(Shape state change listings)
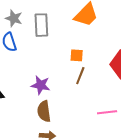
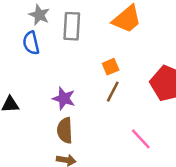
orange square: (77, 55) -> (111, 67), turned -32
pink line: (107, 112) -> (141, 139), turned 48

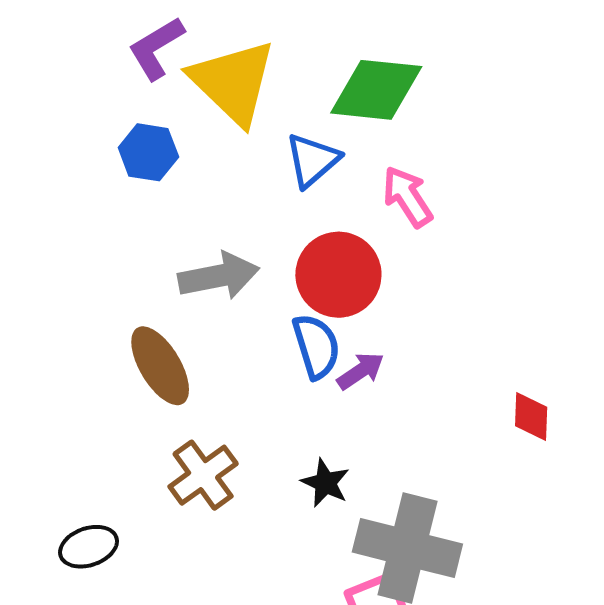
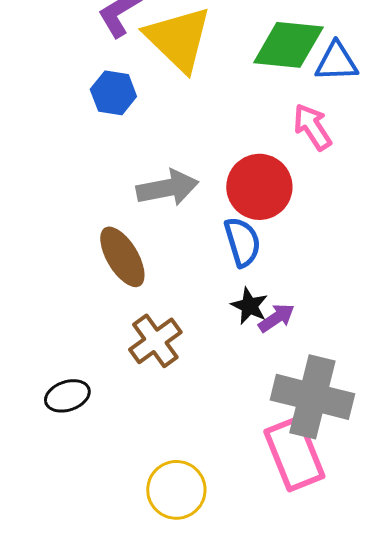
blue triangle: (312, 160) -> (336, 62), moved, turned 39
purple arrow: (361, 371) -> (276, 318), moved
black star: (325, 483) -> (249, 306), moved

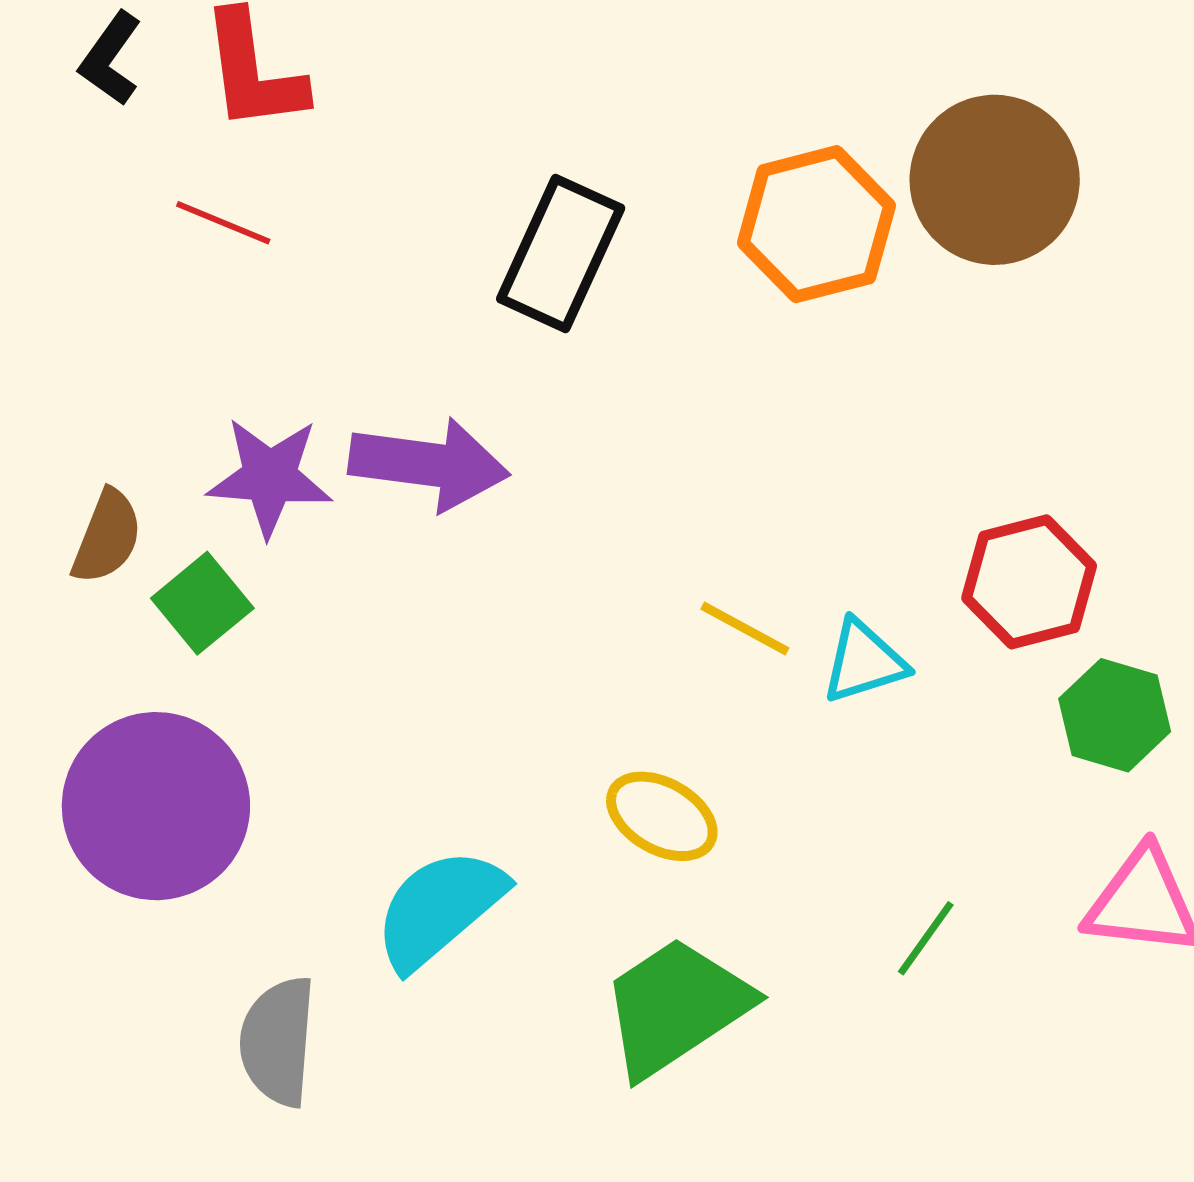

_Assigned task_
Reproduce the lines above letter for letter. The pictures stay behind.

_Response to the exercise_
orange square: (77, 55) -> (111, 67), turned -32
pink line: (107, 112) -> (141, 139), turned 48

blue triangle: (312, 160) -> (336, 62), moved, turned 39
purple arrow: (361, 371) -> (276, 318), moved
black star: (325, 483) -> (249, 306), moved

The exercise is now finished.